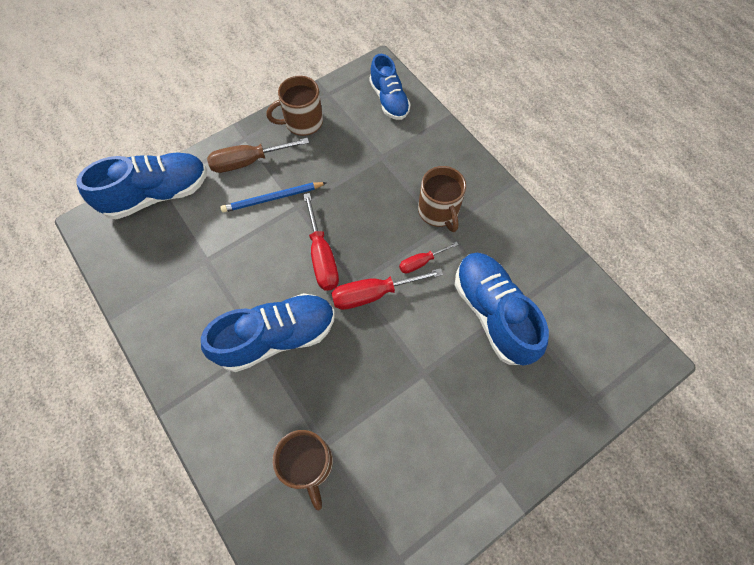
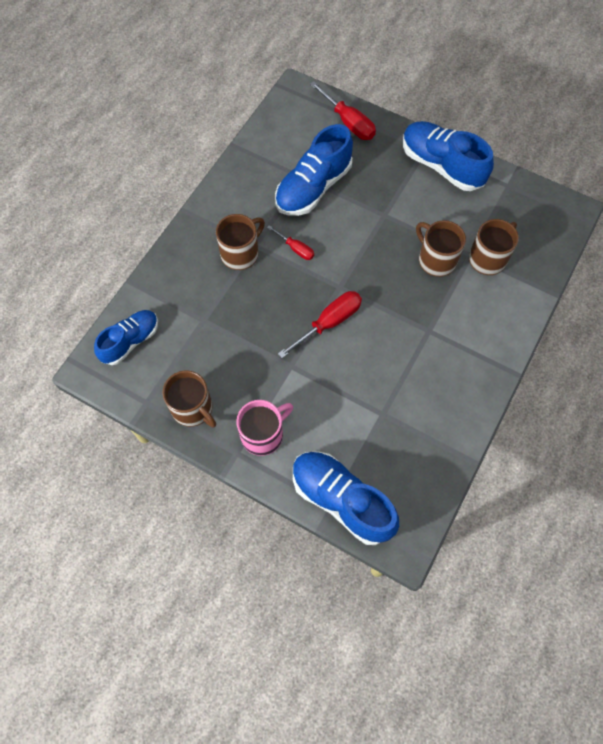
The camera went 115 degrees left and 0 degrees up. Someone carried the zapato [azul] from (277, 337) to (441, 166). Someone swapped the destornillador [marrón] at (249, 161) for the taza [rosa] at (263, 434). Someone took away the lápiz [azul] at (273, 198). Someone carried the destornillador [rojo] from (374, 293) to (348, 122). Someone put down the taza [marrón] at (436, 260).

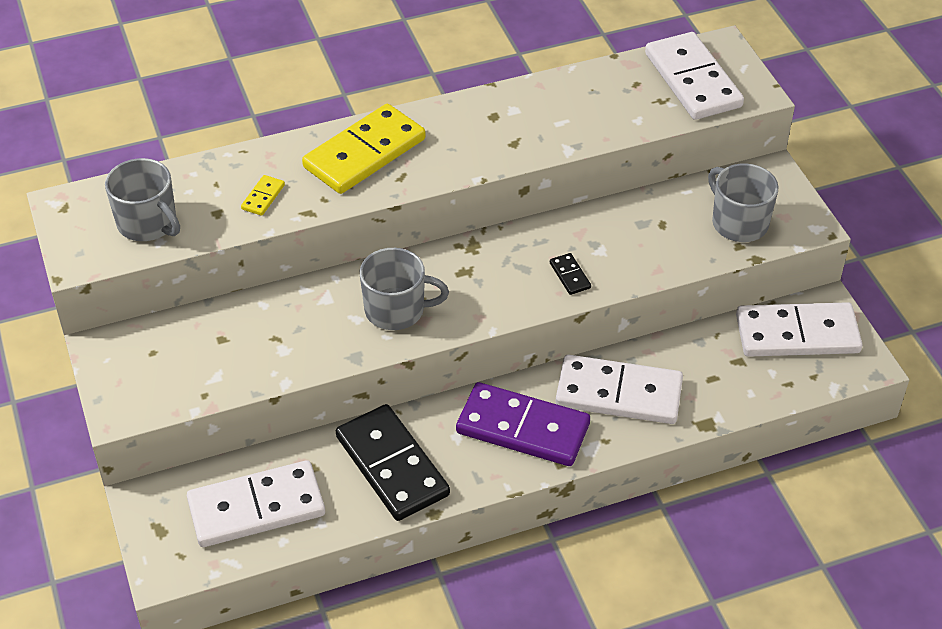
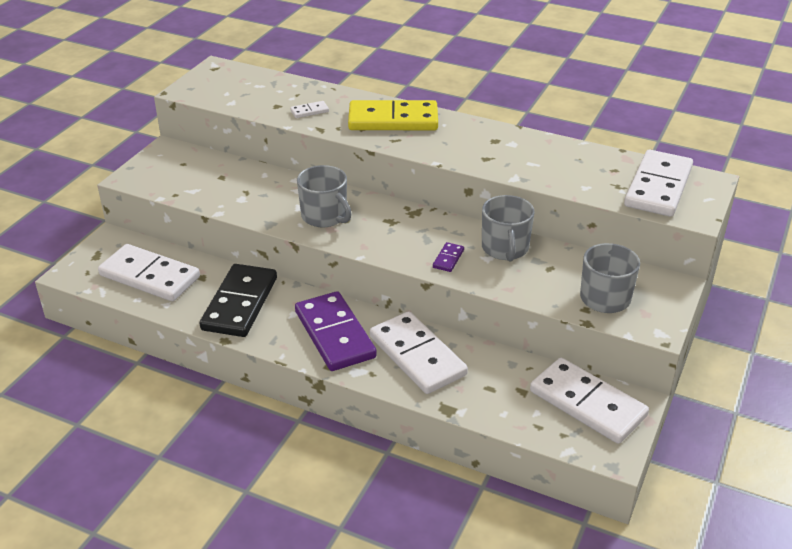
The camera went 45 degrees right and 10 degrees down. Someone carried the taza [gris] from (148, 223) to (505, 248). Someone repainted the ficha de dominó [amarillo] at (263, 197), which became the ficha de dominó [blanco] at (309, 111). Someone repainted the ficha de dominó [negro] at (569, 275), which became the ficha de dominó [morado] at (448, 259).

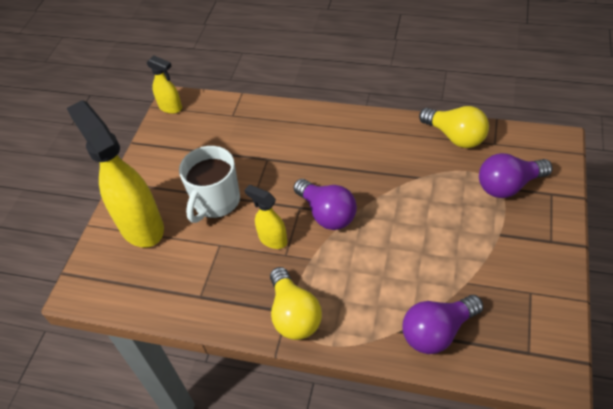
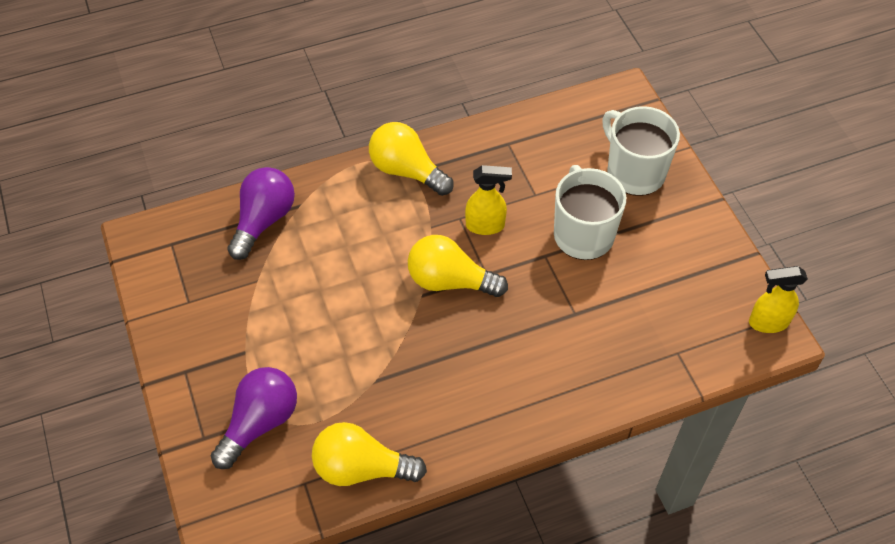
The camera went 140 degrees right and 5 degrees up. Someone swapped the pulverizador [amarillo] at (141, 226) for the taza [blanco] at (634, 172). Someone repainted the bombilla [morado] at (327, 214), which became the bombilla [amarillo] at (450, 281).

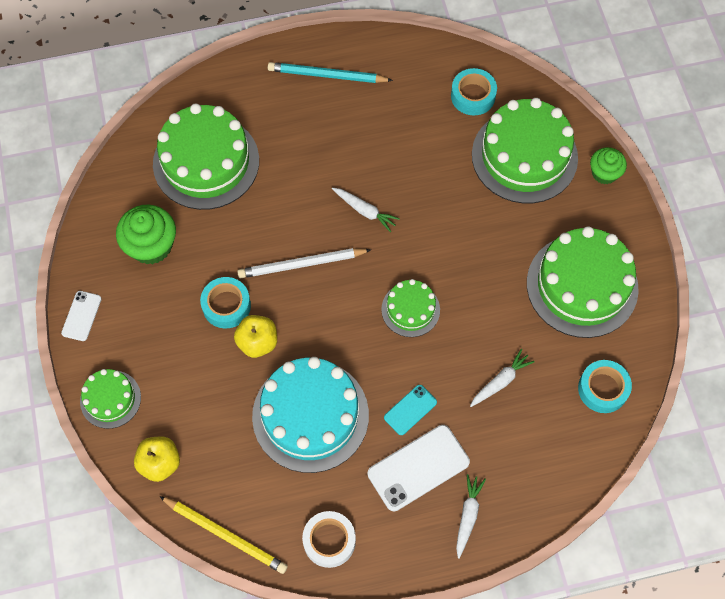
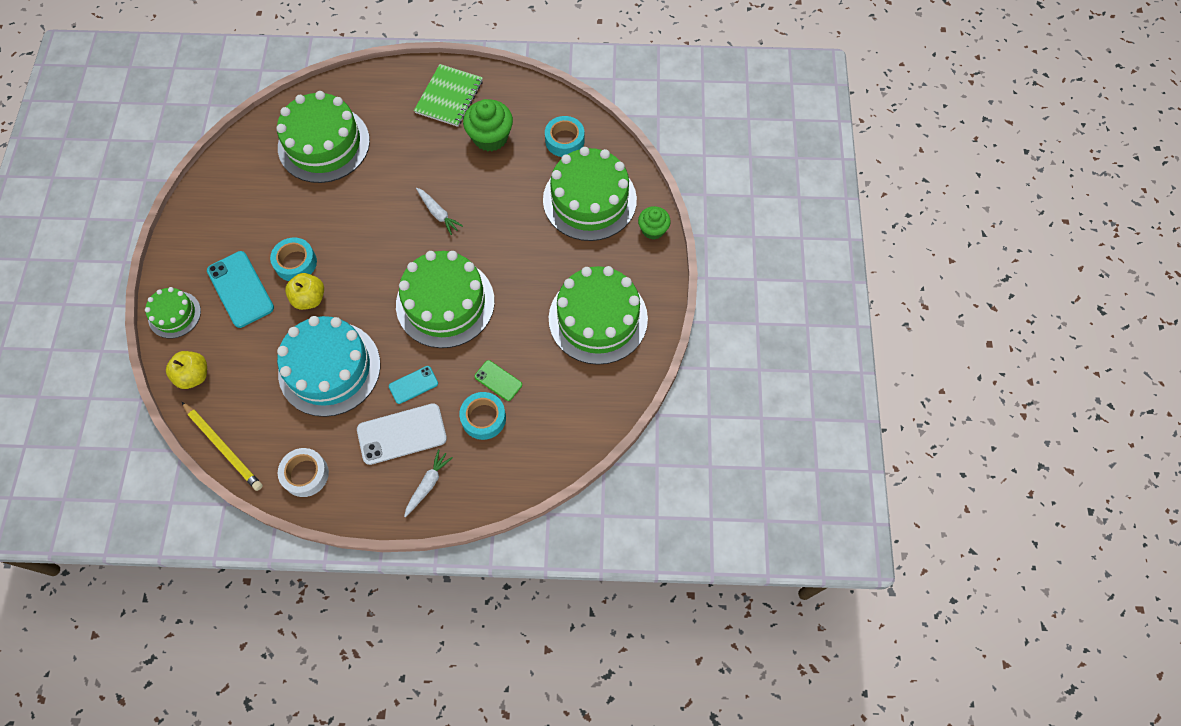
The camera went 15 degrees right and 0 degrees up. Someone took away the móvil [blanco] at (81, 316). Someone carried the magdalena [verde] from (151, 246) to (490, 137). Someone took away the lápiz [blanco] at (301, 264). Someone swapped the lápiz [turquesa] at (327, 75) for the cuaderno [verde] at (449, 97). Someone scaled the tarta [verde] at (410, 309) by 1.91. Someone swapped the zanahoria [blanco] at (500, 381) for the móvil [verde] at (498, 380). Someone carried the cinta adhesiva [turquesa] from (603, 389) to (483, 418). Someone put down the móvil [turquesa] at (240, 289).

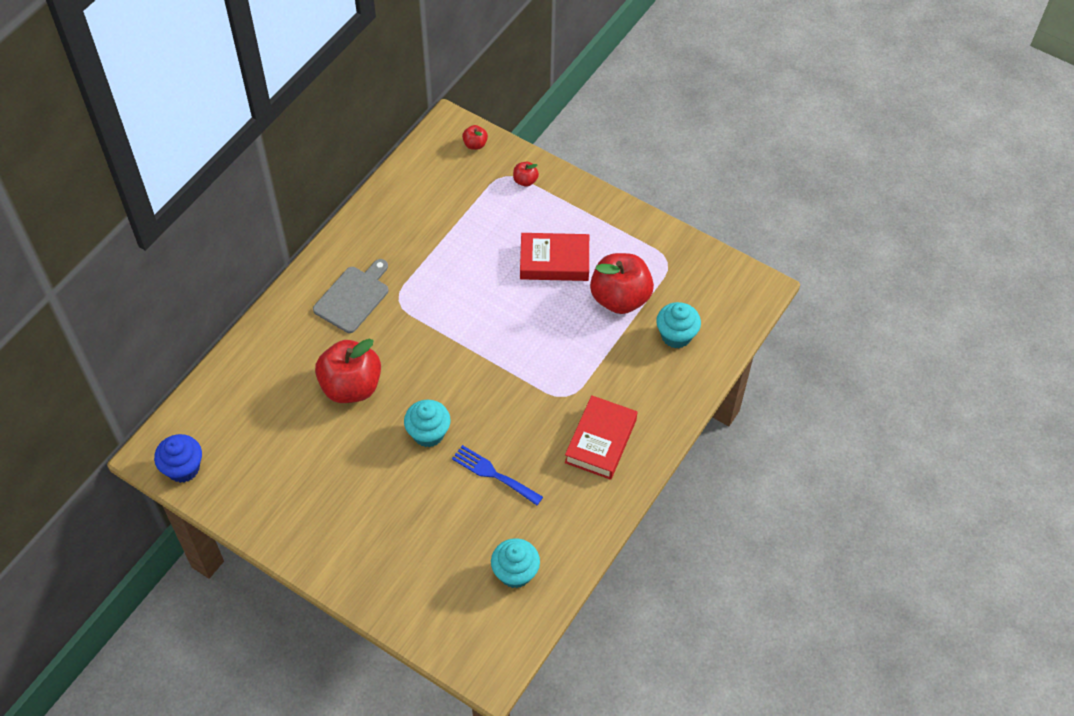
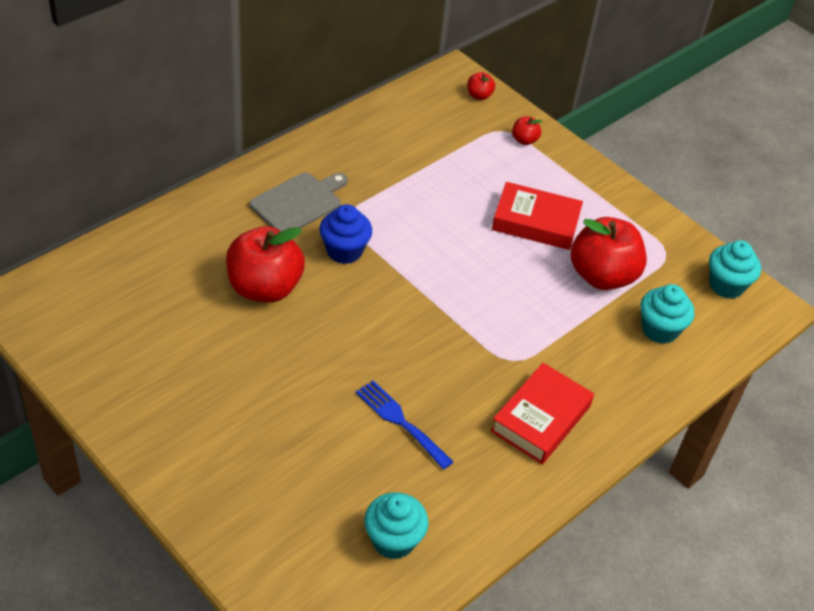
The camera went 10 degrees right and 10 degrees down. Someone carried the magdalena [azul] from (183, 468) to (344, 251). Someone carried the magdalena [turquesa] from (428, 433) to (726, 285).

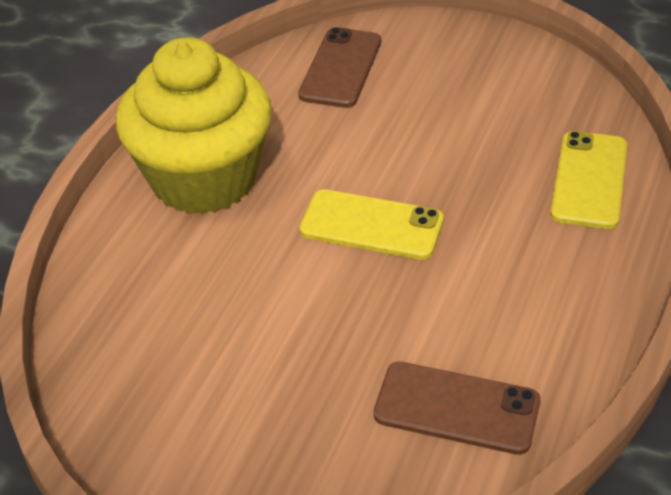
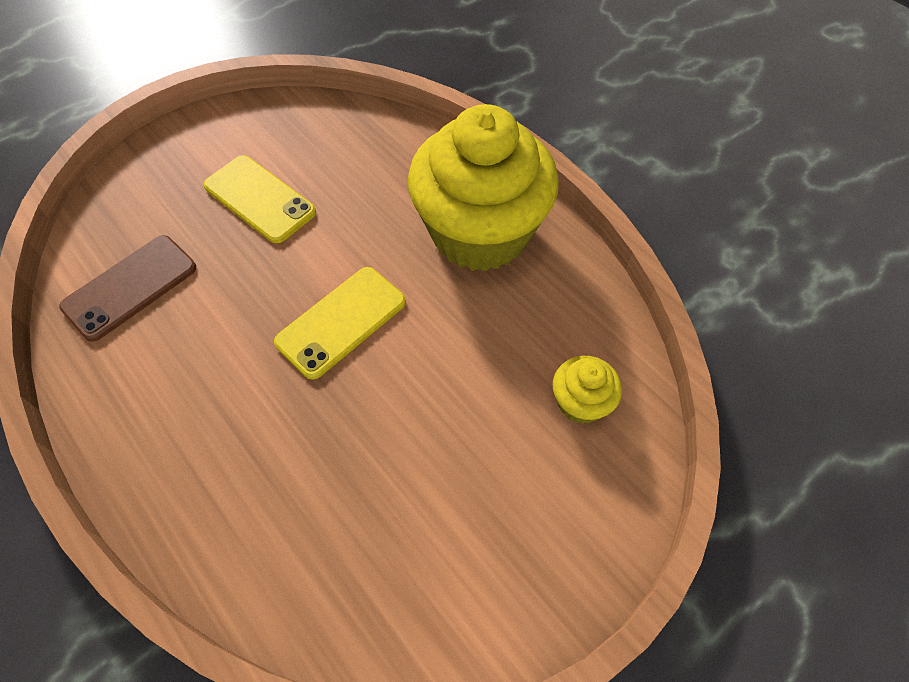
The camera went 115 degrees right and 15 degrees up. Someone swapped the móvil [marrón] at (341, 68) for the magdalena [amarillo] at (580, 402). Someone carried the móvil [amarillo] from (589, 180) to (259, 199).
******
» **TASK**
For this exercise, transcribe the data above line by line, exactly, with pictures omitted.

» **ANSWER TO THIS PROBLEM**
The camera went 115 degrees left and 0 degrees up. Someone carried the zapato [azul] from (277, 337) to (441, 166). Someone swapped the destornillador [marrón] at (249, 161) for the taza [rosa] at (263, 434). Someone took away the lápiz [azul] at (273, 198). Someone carried the destornillador [rojo] from (374, 293) to (348, 122). Someone put down the taza [marrón] at (436, 260).

The camera went 45 degrees right and 10 degrees down. Someone carried the taza [gris] from (148, 223) to (505, 248). Someone repainted the ficha de dominó [amarillo] at (263, 197), which became the ficha de dominó [blanco] at (309, 111). Someone repainted the ficha de dominó [negro] at (569, 275), which became the ficha de dominó [morado] at (448, 259).

The camera went 140 degrees right and 5 degrees up. Someone swapped the pulverizador [amarillo] at (141, 226) for the taza [blanco] at (634, 172). Someone repainted the bombilla [morado] at (327, 214), which became the bombilla [amarillo] at (450, 281).

The camera went 15 degrees right and 0 degrees up. Someone took away the móvil [blanco] at (81, 316). Someone carried the magdalena [verde] from (151, 246) to (490, 137). Someone took away the lápiz [blanco] at (301, 264). Someone swapped the lápiz [turquesa] at (327, 75) for the cuaderno [verde] at (449, 97). Someone scaled the tarta [verde] at (410, 309) by 1.91. Someone swapped the zanahoria [blanco] at (500, 381) for the móvil [verde] at (498, 380). Someone carried the cinta adhesiva [turquesa] from (603, 389) to (483, 418). Someone put down the móvil [turquesa] at (240, 289).

The camera went 10 degrees right and 10 degrees down. Someone carried the magdalena [azul] from (183, 468) to (344, 251). Someone carried the magdalena [turquesa] from (428, 433) to (726, 285).

The camera went 115 degrees right and 15 degrees up. Someone swapped the móvil [marrón] at (341, 68) for the magdalena [amarillo] at (580, 402). Someone carried the móvil [amarillo] from (589, 180) to (259, 199).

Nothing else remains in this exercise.